> Directions for this task: Determine how many lines in the entries below contain the word "cone". The reply is that number alone.

> Task input:

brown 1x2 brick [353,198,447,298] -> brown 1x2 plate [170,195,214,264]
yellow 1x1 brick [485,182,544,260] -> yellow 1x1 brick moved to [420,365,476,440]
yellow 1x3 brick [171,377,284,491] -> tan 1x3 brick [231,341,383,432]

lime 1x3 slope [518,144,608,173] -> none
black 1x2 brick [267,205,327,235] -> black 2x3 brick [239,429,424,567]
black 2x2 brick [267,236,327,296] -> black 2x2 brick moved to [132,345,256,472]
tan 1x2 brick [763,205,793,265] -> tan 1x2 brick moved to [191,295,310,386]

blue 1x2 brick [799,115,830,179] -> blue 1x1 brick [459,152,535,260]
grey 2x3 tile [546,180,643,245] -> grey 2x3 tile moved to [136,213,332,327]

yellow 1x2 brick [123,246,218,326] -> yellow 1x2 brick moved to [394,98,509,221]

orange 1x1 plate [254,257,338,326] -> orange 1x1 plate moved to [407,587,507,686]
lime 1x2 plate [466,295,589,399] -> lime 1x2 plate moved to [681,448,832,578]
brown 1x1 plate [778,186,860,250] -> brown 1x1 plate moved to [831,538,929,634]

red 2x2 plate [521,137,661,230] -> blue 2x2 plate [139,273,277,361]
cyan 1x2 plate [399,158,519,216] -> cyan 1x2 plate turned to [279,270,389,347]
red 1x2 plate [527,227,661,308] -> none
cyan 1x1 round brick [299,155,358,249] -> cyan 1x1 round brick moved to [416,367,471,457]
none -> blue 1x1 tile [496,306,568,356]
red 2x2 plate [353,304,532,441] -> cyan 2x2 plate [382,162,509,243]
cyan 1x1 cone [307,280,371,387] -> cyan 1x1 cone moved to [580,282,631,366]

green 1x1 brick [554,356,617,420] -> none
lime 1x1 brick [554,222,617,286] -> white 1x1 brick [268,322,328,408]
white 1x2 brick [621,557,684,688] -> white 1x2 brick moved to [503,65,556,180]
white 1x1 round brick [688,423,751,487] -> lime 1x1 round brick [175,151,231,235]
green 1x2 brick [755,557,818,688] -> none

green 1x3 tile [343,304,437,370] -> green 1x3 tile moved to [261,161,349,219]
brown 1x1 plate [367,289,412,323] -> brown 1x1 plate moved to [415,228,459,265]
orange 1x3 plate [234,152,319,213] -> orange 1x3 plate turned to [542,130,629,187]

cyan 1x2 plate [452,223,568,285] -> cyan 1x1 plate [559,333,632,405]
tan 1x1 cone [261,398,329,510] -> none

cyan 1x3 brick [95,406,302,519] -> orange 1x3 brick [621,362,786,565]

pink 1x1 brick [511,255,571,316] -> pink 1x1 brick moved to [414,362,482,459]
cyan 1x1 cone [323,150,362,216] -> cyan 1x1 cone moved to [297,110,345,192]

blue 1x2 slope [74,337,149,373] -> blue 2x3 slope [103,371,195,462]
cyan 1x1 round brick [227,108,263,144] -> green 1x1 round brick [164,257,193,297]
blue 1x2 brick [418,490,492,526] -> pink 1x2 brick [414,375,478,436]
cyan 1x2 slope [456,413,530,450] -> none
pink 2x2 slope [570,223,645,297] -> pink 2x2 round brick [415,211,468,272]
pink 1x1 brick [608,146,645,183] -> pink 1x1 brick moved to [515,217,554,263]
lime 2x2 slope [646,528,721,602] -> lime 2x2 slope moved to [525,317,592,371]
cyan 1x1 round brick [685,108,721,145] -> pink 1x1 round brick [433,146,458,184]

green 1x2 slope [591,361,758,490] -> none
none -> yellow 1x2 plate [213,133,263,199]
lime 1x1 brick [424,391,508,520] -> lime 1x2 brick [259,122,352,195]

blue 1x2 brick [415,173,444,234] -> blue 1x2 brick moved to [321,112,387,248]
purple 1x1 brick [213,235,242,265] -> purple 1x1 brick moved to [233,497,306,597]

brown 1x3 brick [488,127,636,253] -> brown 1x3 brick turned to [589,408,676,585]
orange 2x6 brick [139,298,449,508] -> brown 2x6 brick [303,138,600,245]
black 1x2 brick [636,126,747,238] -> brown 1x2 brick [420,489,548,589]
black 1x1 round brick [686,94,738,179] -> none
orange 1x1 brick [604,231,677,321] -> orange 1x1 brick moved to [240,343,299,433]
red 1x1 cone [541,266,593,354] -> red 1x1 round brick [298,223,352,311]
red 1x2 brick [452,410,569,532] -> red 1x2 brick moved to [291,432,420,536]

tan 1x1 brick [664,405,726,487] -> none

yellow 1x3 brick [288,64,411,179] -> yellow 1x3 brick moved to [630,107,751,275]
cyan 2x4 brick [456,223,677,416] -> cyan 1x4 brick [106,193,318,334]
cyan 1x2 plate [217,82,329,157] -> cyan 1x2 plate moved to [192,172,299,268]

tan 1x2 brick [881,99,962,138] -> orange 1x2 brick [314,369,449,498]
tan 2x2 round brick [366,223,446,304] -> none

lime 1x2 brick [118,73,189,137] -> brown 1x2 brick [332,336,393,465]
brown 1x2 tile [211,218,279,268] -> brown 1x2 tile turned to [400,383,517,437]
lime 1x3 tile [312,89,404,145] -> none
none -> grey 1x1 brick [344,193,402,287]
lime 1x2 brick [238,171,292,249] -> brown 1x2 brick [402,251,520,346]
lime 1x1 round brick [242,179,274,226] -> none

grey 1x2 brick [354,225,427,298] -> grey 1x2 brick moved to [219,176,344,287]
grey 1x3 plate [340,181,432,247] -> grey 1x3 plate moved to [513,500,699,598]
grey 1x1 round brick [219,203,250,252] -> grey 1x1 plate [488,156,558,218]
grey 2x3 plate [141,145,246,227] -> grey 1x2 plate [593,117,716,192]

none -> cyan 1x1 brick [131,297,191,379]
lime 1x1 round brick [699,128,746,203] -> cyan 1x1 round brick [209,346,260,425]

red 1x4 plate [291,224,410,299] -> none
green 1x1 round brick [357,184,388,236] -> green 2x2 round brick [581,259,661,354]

> Solution: 4